(Data extracted from a collection)
Content starts

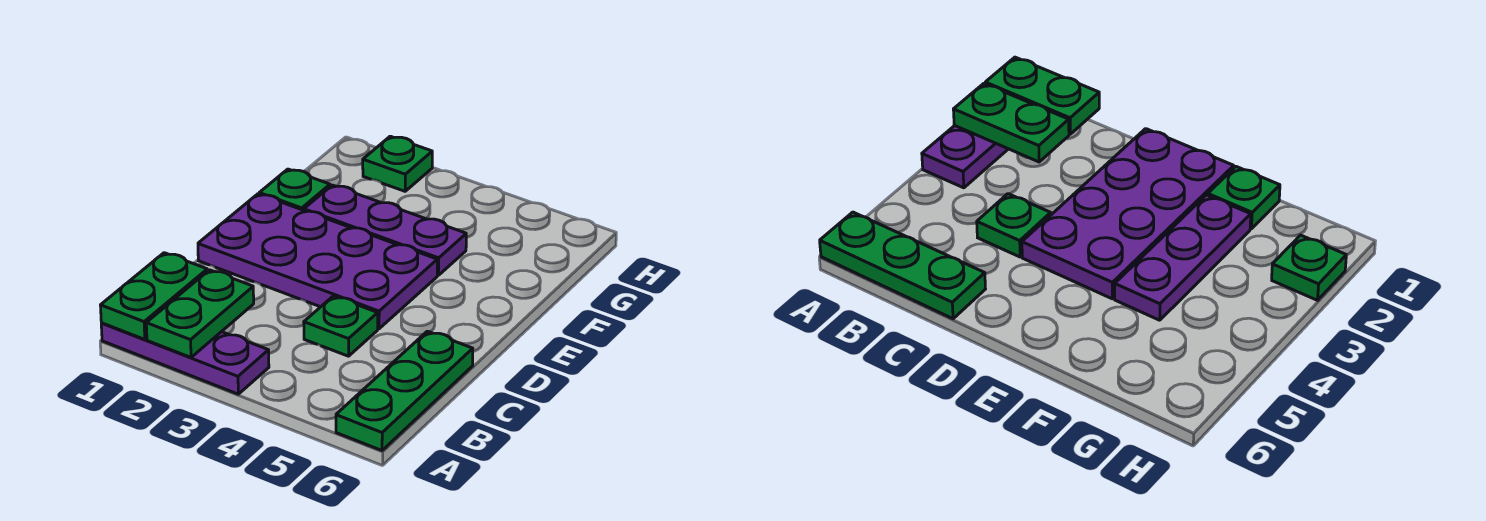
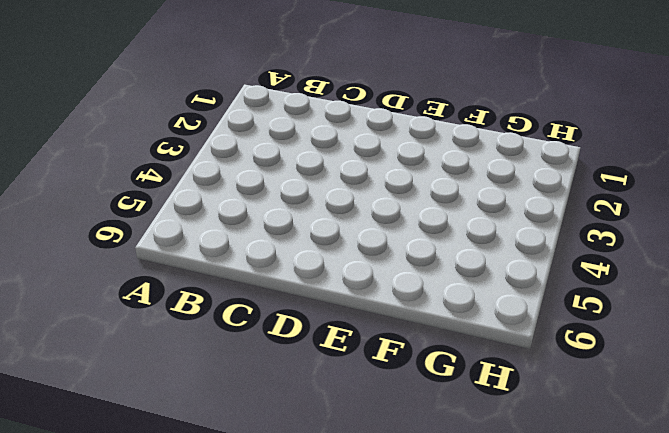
none -> purple plate A1:A3 level 1
none -> green plate A6:C6 level 1

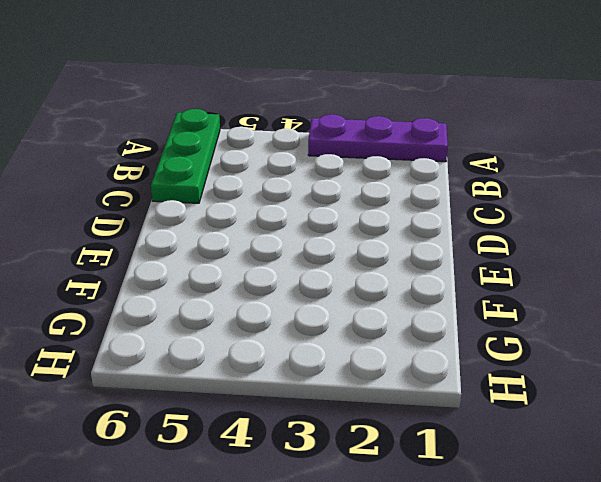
none -> green plate C4 level 1
none -> purple plate D1:E4 level 1

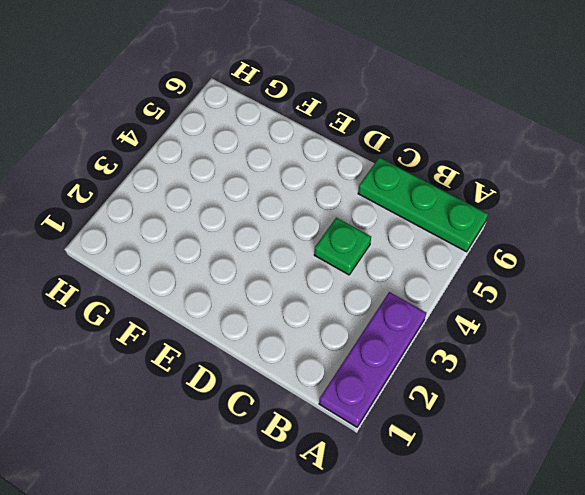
none -> purple plate D1:E4 level 1
none -> green plate F1 level 1

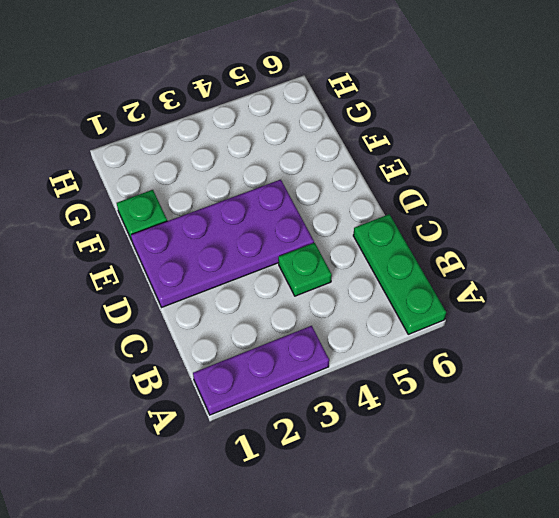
none -> purple plate F2:F4 level 1
none -> green plate H2 level 1

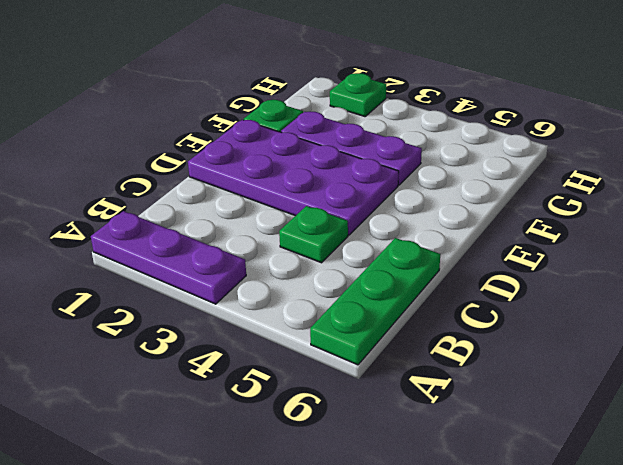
none -> green plate A1:B1 level 2
none -> green plate A2:B2 level 2

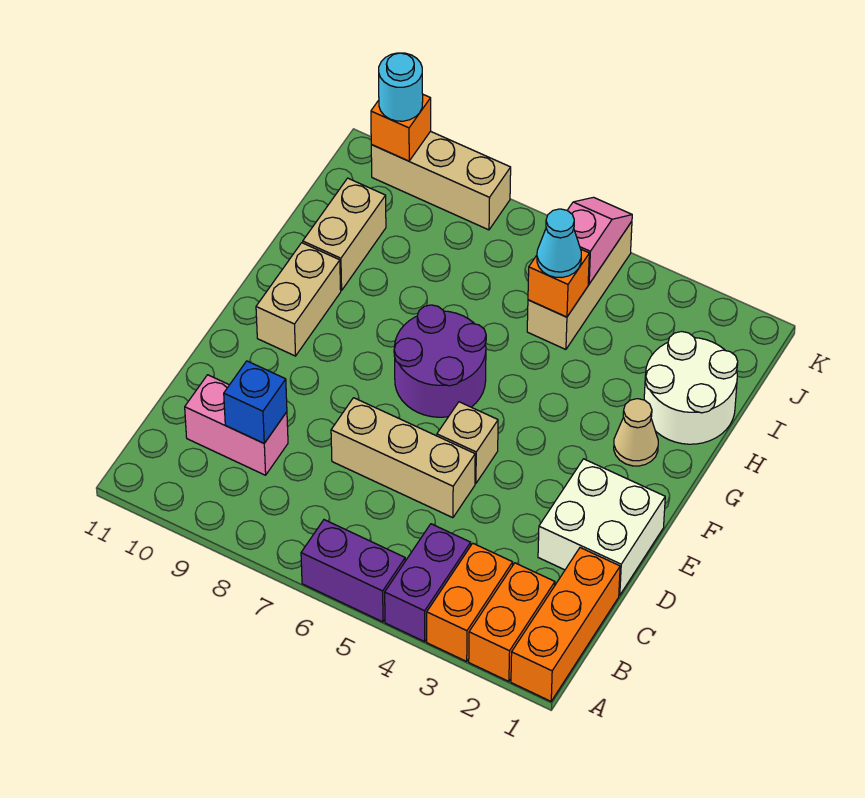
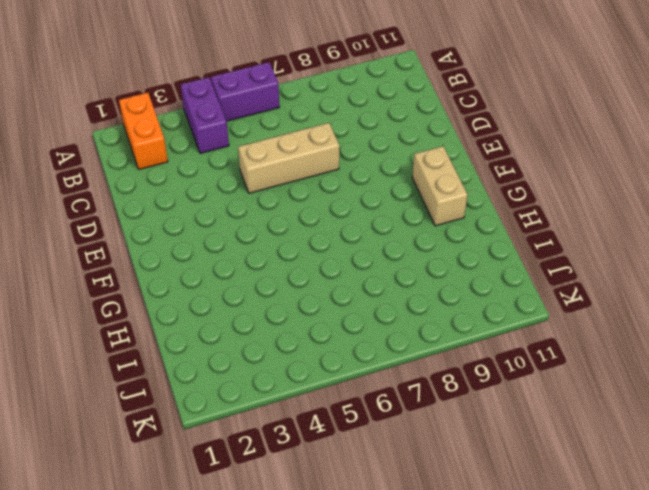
none -> orange brick A1:C1 level 1
none -> orange brick A3:B3 level 1
none -> pink brick C9:C10 level 1

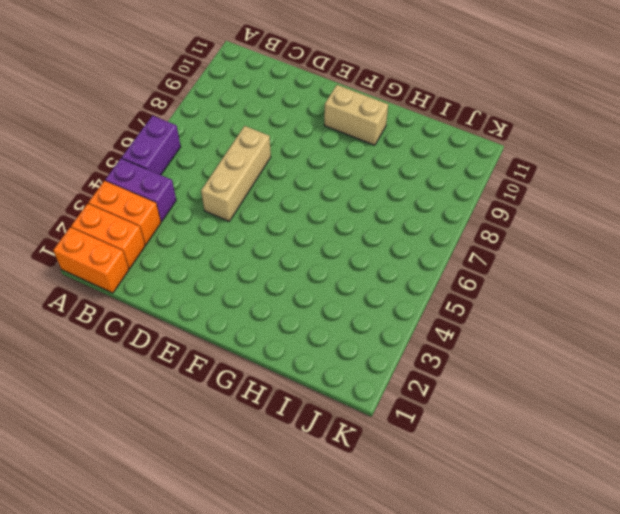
orange brick A1:B1 level 1 -> orange brick A1:C1 level 1
none -> pink brick C9:C10 level 1
none -> white brick D1:E2 level 1
none -> tan brick E5 level 1

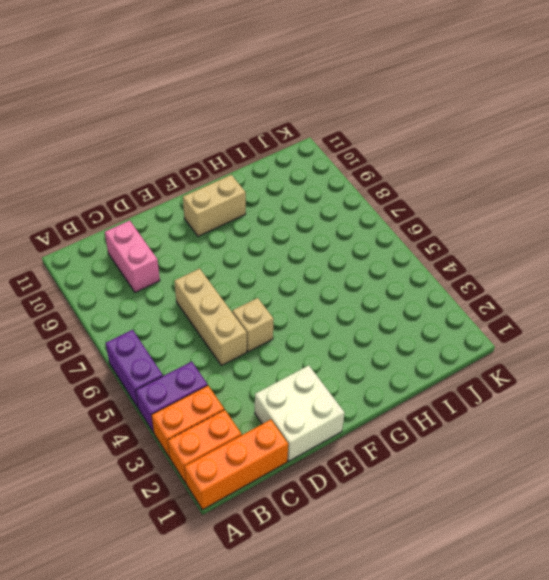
none -> purple round brick F6:G7 level 1
none -> tan cone G2 level 1
none -> white round brick H1:I2 level 1

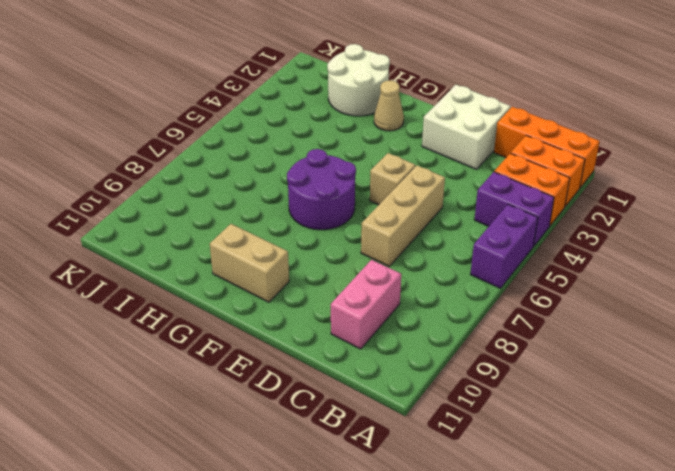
none -> tan brick H10:I10 level 1
none -> tan brick I5:K5 level 1
none -> tan brick K8:K10 level 1

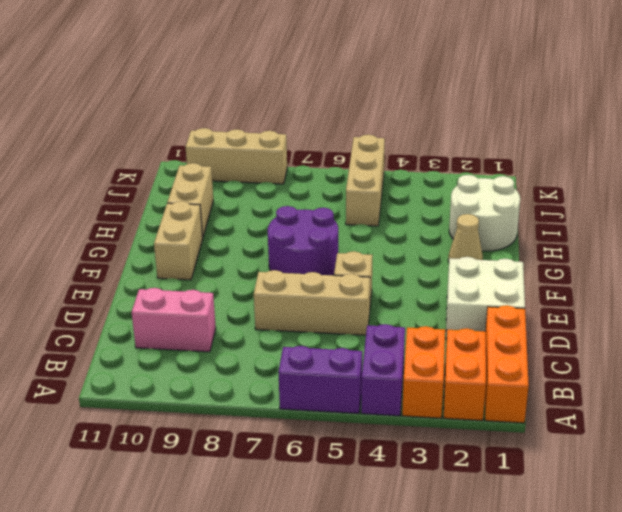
none -> blue brick C9 level 2
none -> orange brick I5 level 2
none -> pink slope J5:K5 level 2 top J

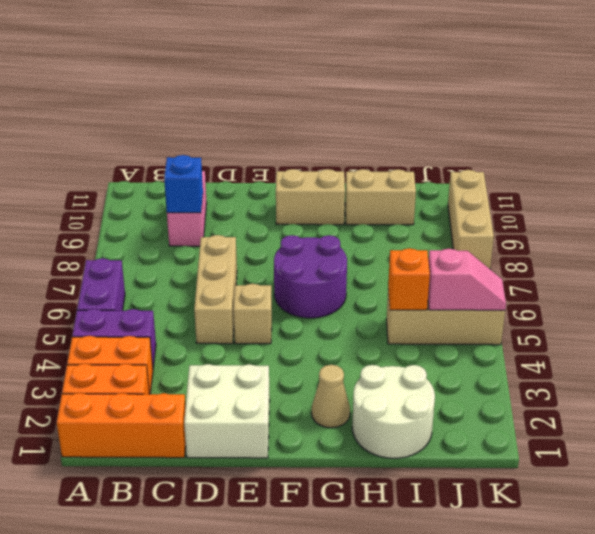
none -> orange brick K10 level 2
none -> cyan cone I5 level 3
none -> cyan round brick K10 level 3

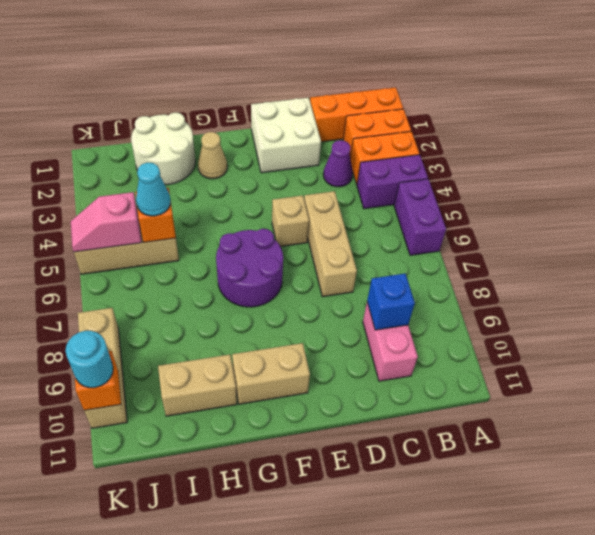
purple cone C3 level 1 -> none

Content ends

## WORK REQUIRED
In the entries above, find the line containing "none -> tan cone G2 level 1"; transcribe exactly that line and every line after it through the end, and only those, omitting pictures.

## ANSWER TO THE PROBLEM
none -> tan cone G2 level 1
none -> white round brick H1:I2 level 1

none -> tan brick H10:I10 level 1
none -> tan brick I5:K5 level 1
none -> tan brick K8:K10 level 1

none -> blue brick C9 level 2
none -> orange brick I5 level 2
none -> pink slope J5:K5 level 2 top J

none -> orange brick K10 level 2
none -> cyan cone I5 level 3
none -> cyan round brick K10 level 3

purple cone C3 level 1 -> none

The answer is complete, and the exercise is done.